Instruction: Turn every line of the records into a JSON list of strings, with one string per line and blank lines omitted.

(Stored records)
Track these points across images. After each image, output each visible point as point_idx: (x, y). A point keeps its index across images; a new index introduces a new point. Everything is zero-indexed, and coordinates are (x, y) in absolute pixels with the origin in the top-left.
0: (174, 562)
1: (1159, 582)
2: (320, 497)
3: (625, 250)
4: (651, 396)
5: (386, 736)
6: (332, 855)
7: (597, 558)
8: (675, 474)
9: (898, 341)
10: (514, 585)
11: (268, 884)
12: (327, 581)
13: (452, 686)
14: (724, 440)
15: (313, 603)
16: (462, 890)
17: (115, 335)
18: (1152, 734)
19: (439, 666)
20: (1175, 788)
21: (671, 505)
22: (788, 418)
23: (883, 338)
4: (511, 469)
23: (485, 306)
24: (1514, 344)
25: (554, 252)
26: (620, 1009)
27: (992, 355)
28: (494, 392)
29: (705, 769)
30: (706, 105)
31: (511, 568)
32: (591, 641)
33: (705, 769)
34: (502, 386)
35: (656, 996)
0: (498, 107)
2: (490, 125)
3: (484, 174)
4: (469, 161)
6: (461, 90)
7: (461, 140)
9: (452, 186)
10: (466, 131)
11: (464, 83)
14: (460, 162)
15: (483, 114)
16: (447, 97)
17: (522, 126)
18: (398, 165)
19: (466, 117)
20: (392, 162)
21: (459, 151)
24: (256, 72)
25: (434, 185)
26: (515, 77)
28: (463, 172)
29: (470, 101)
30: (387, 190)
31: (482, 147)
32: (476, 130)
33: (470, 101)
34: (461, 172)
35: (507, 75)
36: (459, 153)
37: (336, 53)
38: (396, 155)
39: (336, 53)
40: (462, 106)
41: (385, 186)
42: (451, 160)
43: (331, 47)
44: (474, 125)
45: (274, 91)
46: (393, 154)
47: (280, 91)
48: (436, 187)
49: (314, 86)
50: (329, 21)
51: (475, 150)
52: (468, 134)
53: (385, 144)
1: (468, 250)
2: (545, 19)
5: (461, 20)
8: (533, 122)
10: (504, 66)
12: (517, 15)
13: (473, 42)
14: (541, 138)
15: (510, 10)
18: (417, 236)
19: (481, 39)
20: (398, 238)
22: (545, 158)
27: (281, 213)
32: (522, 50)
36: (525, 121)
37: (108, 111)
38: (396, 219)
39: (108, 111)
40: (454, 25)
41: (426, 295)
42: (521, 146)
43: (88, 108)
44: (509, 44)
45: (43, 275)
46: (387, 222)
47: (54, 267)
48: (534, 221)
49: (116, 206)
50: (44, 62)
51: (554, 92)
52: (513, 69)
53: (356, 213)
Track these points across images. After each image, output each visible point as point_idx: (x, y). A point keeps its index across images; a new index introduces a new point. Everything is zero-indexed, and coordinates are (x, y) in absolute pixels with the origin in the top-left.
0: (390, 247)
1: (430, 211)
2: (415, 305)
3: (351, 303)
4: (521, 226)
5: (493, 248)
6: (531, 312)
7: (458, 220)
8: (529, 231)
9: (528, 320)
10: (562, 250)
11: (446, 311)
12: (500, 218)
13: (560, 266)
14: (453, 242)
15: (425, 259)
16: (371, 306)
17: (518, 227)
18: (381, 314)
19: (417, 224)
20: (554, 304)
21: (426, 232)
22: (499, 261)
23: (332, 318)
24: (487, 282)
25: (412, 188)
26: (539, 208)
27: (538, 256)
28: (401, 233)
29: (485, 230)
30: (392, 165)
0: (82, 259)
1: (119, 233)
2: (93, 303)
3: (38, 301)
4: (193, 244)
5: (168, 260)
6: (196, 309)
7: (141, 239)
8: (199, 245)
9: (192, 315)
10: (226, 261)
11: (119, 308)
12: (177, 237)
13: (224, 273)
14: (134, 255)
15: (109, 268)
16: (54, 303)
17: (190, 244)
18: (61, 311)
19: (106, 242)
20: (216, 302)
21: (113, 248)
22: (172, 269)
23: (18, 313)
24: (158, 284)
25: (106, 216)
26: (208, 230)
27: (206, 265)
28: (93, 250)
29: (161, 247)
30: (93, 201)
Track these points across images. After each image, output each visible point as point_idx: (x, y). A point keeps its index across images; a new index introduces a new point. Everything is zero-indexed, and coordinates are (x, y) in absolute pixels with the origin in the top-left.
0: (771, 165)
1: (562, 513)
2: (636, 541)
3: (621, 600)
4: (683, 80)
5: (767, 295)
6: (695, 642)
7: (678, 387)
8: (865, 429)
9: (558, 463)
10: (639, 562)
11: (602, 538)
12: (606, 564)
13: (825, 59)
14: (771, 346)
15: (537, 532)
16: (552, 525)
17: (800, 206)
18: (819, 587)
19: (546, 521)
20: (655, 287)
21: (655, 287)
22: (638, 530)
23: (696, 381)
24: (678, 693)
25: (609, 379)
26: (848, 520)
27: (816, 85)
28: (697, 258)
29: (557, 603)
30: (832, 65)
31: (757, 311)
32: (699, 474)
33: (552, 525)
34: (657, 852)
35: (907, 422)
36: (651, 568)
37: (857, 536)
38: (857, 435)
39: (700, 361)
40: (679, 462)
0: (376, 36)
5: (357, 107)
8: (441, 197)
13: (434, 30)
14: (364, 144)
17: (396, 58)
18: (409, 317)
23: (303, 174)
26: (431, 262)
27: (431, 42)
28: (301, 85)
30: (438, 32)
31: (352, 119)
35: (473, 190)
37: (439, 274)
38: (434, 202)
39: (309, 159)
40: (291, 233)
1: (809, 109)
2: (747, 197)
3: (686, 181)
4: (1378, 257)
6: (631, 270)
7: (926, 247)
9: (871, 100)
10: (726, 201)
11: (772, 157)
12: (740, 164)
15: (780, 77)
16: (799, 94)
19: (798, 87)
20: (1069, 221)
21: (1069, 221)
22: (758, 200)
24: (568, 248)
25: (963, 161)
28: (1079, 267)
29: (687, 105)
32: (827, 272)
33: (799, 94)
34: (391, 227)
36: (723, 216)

Response:
[
  "Track these points across images. After each image, output each visible point as point_idx: (x, y). A point keeps its index across images; a new index introduces a new point. Everything is zero-indexed, and coordinates are (x, y) in absolute pixels with the origin in the top-left.",
  "0: (174, 562)",
  "1: (1159, 582)",
  "2: (320, 497)",
  "3: (625, 250)",
  "4: (651, 396)",
  "5: (386, 736)",
  "6: (332, 855)",
  "7: (597, 558)",
  "8: (675, 474)",
  "9: (898, 341)",
  "10: (514, 585)",
  "11: (268, 884)",
  "12: (327, 581)",
  "13: (452, 686)",
  "14: (724, 440)",
  "15: (313, 603)",
  "16: (462, 890)",
  "17: (115, 335)",
  "18: (1152, 734)",
  "19: (439, 666)",
  "20: (1175, 788)",
  "21: (671, 505)",
  "22: (788, 418)",
  "23: (883, 338)",
  "4: (511, 469)",
  "23: (485, 306)",
  "24: (1514, 344)",
  "25: (554, 252)",
  "26: (620, 1009)",
  "27: (992, 355)",
  "28: (494, 392)",
  "29: (705, 769)",
  "30: (706, 105)",
  "31: (511, 568)",
  "32: (591, 641)",
  "33: (705, 769)",
  "34: (502, 386)",
  "35: (656, 996)",
  "0: (498, 107)",
  "2: (490, 125)",
  "3: (484, 174)",
  "4: (469, 161)",
  "6: (461, 90)",
  "7: (461, 140)",
  "9: (452, 186)",
  "10: (466, 131)",
  "11: (464, 83)",
  "14: (460, 162)",
  "15: (483, 114)",
  "16: (447, 97)",
  "17: (522, 126)",
  "18: (398, 165)",
  "19: (466, 117)",
  "20: (392, 162)",
  "21: (459, 151)",
  "24: (256, 72)",
  "25: (434, 185)",
  "26: (515, 77)",
  "28: (463, 172)",
  "29: (470, 101)",
  "30: (387, 190)",
  "31: (482, 147)",
  "32: (476, 130)",
  "33: (470, 101)",
  "34: (461, 172)",
  "35: (507, 75)",
  "36: (459, 153)",
  "37: (336, 53)",
  "38: (396, 155)",
  "39: (336, 53)",
  "40: (462, 106)",
  "41: (385, 186)",
  "42: (451, 160)",
  "43: (331, 47)",
  "44: (474, 125)",
  "45: (274, 91)",
  "46: (393, 154)",
  "47: (280, 91)",
  "48: (436, 187)",
  "49: (314, 86)",
  "50: (329, 21)",
  "51: (475, 150)",
  "52: (468, 134)",
  "53: (385, 144)",
  "1: (468, 250)",
  "2: (545, 19)",
  "5: (461, 20)",
  "8: (533, 122)",
  "10: (504, 66)",
  "12: (517, 15)",
  "13: (473, 42)",
  "14: (541, 138)",
  "15: (510, 10)",
  "18: (417, 236)",
  "19: (481, 39)",
  "20: (398, 238)",
  "22: (545, 158)",
  "27: (281, 213)",
  "32: (522, 50)",
  "36: (525, 121)",
  "37: (108, 111)",
  "38: (396, 219)",
  "39: (108, 111)",
  "40: (454, 25)",
  "41: (426, 295)",
  "42: (521, 146)",
  "43: (88, 108)",
  "44: (509, 44)",
  "45: (43, 275)",
  "46: (387, 222)",
  "47: (54, 267)",
  "48: (534, 221)",
  "49: (116, 206)",
  "50: (44, 62)",
  "51: (554, 92)",
  "52: (513, 69)",
  "53: (356, 213)",
  "Track these points across images. After each image, output each visible point as point_idx: (x, y). A point keeps its index across images; a new index introduces a new point. Everything is zero-indexed, and coordinates are (x, y) in absolute pixels with the origin in the top-left.",
  "0: (390, 247)",
  "1: (430, 211)",
  "2: (415, 305)",
  "3: (351, 303)",
  "4: (521, 226)",
  "5: (493, 248)",
  "6: (531, 312)",
  "7: (458, 220)",
  "8: (529, 231)",
  "9: (528, 320)",
  "10: (562, 250)",
  "11: (446, 311)",
  "12: (500, 218)",
  "13: (560, 266)",
  "14: (453, 242)",
  "15: (425, 259)",
  "16: (371, 306)",
  "17: (518, 227)",
  "18: (381, 314)",
  "19: (417, 224)",
  "20: (554, 304)",
  "21: (426, 232)",
  "22: (499, 261)",
  "23: (332, 318)",
  "24: (487, 282)",
  "25: (412, 188)",
  "26: (539, 208)",
  "27: (538, 256)",
  "28: (401, 233)",
  "29: (485, 230)",
  "30: (392, 165)",
  "0: (82, 259)",
  "1: (119, 233)",
  "2: (93, 303)",
  "3: (38, 301)",
  "4: (193, 244)",
  "5: (168, 260)",
  "6: (196, 309)",
  "7: (141, 239)",
  "8: (199, 245)",
  "9: (192, 315)",
  "10: (226, 261)",
  "11: (119, 308)",
  "12: (177, 237)",
  "13: (224, 273)",
  "14: (134, 255)",
  "15: (109, 268)",
  "16: (54, 303)",
  "17: (190, 244)",
  "18: (61, 311)",
  "19: (106, 242)",
  "20: (216, 302)",
  "21: (113, 248)",
  "22: (172, 269)",
  "23: (18, 313)",
  "24: (158, 284)",
  "25: (106, 216)",
  "26: (208, 230)",
  "27: (206, 265)",
  "28: (93, 250)",
  "29: (161, 247)",
  "30: (93, 201)",
  "Track these points across images. After each image, output each visible point as point_idx: (x, y). A point keeps its index across images; a new index introduces a new point. Everything is zero-indexed, and coordinates are (x, y) in absolute pixels with the origin in the top-left.",
  "0: (771, 165)",
  "1: (562, 513)",
  "2: (636, 541)",
  "3: (621, 600)",
  "4: (683, 80)",
  "5: (767, 295)",
  "6: (695, 642)",
  "7: (678, 387)",
  "8: (865, 429)",
  "9: (558, 463)",
  "10: (639, 562)",
  "11: (602, 538)",
  "12: (606, 564)",
  "13: (825, 59)",
  "14: (771, 346)",
  "15: (537, 532)",
  "16: (552, 525)",
  "17: (800, 206)",
  "18: (819, 587)",
  "19: (546, 521)",
  "20: (655, 287)",
  "21: (655, 287)",
  "22: (638, 530)",
  "23: (696, 381)",
  "24: (678, 693)",
  "25: (609, 379)",
  "26: (848, 520)",
  "27: (816, 85)",
  "28: (697, 258)",
  "29: (557, 603)",
  "30: (832, 65)",
  "31: (757, 311)",
  "32: (699, 474)",
  "33: (552, 525)",
  "34: (657, 852)",
  "35: (907, 422)",
  "36: (651, 568)",
  "37: (857, 536)",
  "38: (857, 435)",
  "39: (700, 361)",
  "40: (679, 462)",
  "0: (376, 36)",
  "5: (357, 107)",
  "8: (441, 197)",
  "13: (434, 30)",
  "14: (364, 144)",
  "17: (396, 58)",
  "18: (409, 317)",
  "23: (303, 174)",
  "26: (431, 262)",
  "27: (431, 42)",
  "28: (301, 85)",
  "30: (438, 32)",
  "31: (352, 119)",
  "35: (473, 190)",
  "37: (439, 274)",
  "38: (434, 202)",
  "39: (309, 159)",
  "40: (291, 233)",
  "1: (809, 109)",
  "2: (747, 197)",
  "3: (686, 181)",
  "4: (1378, 257)",
  "6: (631, 270)",
  "7: (926, 247)",
  "9: (871, 100)",
  "10: (726, 201)",
  "11: (772, 157)",
  "12: (740, 164)",
  "15: (780, 77)",
  "16: (799, 94)",
  "19: (798, 87)",
  "20: (1069, 221)",
  "21: (1069, 221)",
  "22: (758, 200)",
  "24: (568, 248)",
  "25: (963, 161)",
  "28: (1079, 267)",
  "29: (687, 105)",
  "32: (827, 272)",
  "33: (799, 94)",
  "34: (391, 227)",
  "36: (723, 216)"
]